DESCRIPTION OF THE TASK:
Reproduce, exactly, the lines of the material below from the line containing "shifted,ampoule [rose],<139 292" through the line containing "# camera: 40 degrees left, 10 degrees up", with both end lines included and nothing else.

DATASET EXCERPTS:
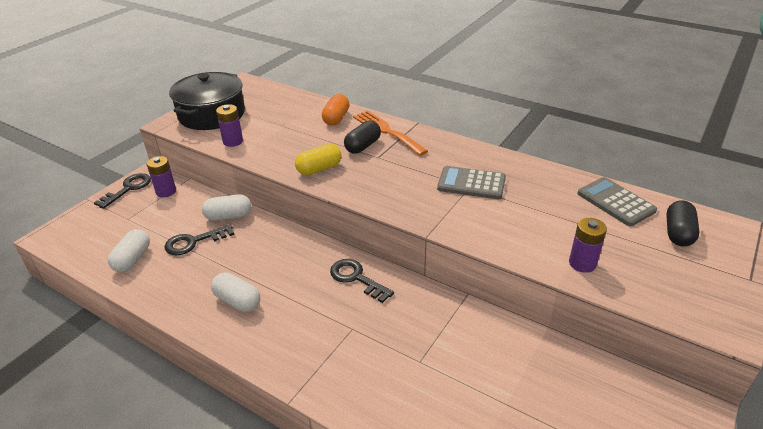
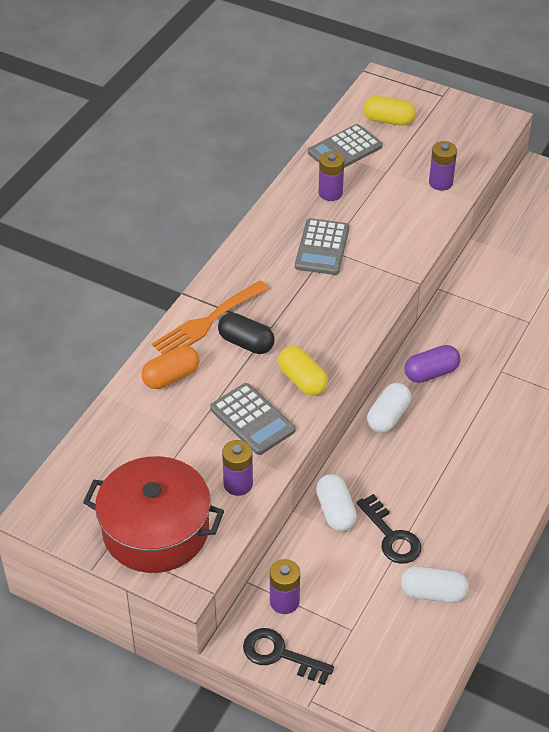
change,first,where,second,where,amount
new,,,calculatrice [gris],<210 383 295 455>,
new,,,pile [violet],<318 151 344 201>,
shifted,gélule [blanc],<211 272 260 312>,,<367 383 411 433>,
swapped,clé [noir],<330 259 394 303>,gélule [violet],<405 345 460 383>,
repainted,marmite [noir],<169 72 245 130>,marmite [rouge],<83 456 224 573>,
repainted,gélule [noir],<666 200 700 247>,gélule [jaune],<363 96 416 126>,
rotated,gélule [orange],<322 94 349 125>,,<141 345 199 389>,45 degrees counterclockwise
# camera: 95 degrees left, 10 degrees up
==
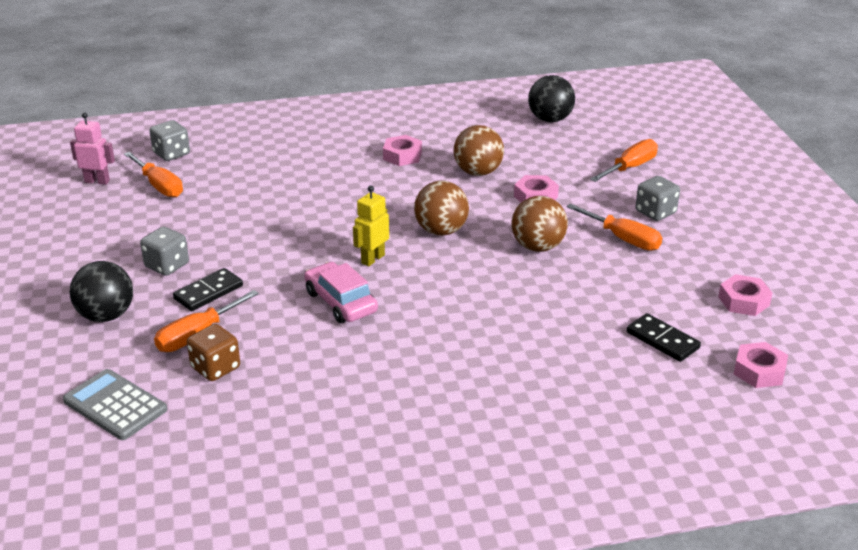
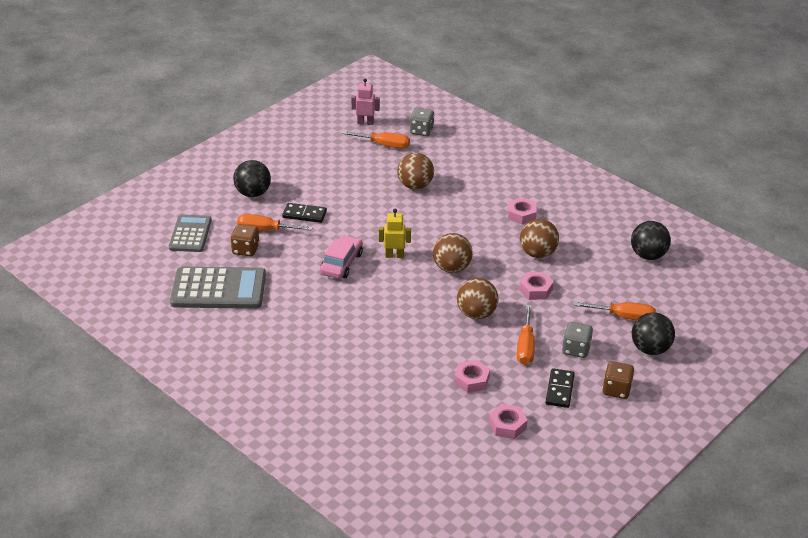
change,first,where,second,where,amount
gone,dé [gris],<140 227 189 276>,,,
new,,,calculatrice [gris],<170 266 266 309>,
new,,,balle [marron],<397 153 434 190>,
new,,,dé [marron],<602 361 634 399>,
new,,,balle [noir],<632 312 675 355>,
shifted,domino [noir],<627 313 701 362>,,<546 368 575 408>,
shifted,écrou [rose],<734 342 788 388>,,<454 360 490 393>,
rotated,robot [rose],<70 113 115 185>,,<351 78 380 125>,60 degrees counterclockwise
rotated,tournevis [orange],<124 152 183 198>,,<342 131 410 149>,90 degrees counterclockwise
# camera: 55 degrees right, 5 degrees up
==
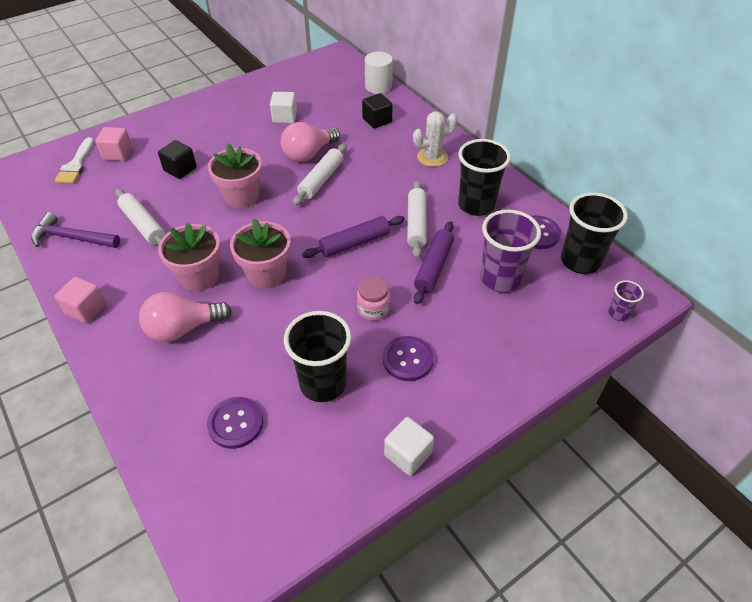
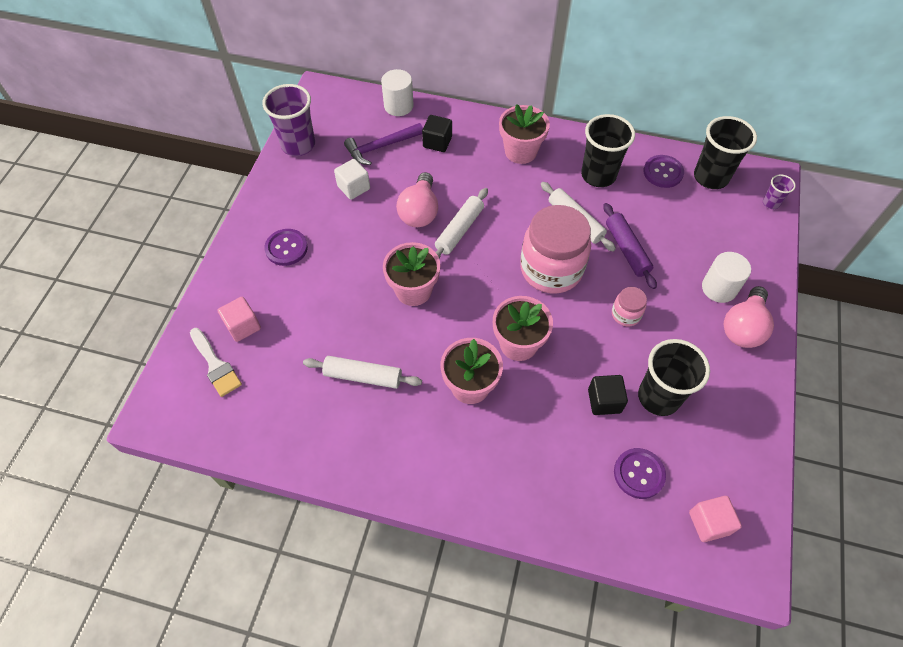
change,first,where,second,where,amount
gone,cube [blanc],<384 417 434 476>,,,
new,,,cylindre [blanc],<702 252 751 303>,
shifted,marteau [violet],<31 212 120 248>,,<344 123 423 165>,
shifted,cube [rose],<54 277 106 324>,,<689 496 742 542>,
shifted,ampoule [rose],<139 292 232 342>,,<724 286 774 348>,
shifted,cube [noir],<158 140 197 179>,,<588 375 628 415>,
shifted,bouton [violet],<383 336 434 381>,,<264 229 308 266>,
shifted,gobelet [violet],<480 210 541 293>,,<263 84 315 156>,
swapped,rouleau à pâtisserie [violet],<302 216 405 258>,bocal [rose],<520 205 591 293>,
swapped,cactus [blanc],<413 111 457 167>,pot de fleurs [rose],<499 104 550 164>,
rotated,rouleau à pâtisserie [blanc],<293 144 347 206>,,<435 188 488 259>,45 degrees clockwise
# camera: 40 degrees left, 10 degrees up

RESULT:
shifted,ampoule [rose],<139 292 232 342>,,<724 286 774 348>,
shifted,cube [noir],<158 140 197 179>,,<588 375 628 415>,
shifted,bouton [violet],<383 336 434 381>,,<264 229 308 266>,
shifted,gobelet [violet],<480 210 541 293>,,<263 84 315 156>,
swapped,rouleau à pâtisserie [violet],<302 216 405 258>,bocal [rose],<520 205 591 293>,
swapped,cactus [blanc],<413 111 457 167>,pot de fleurs [rose],<499 104 550 164>,
rotated,rouleau à pâtisserie [blanc],<293 144 347 206>,,<435 188 488 259>,45 degrees clockwise
# camera: 40 degrees left, 10 degrees up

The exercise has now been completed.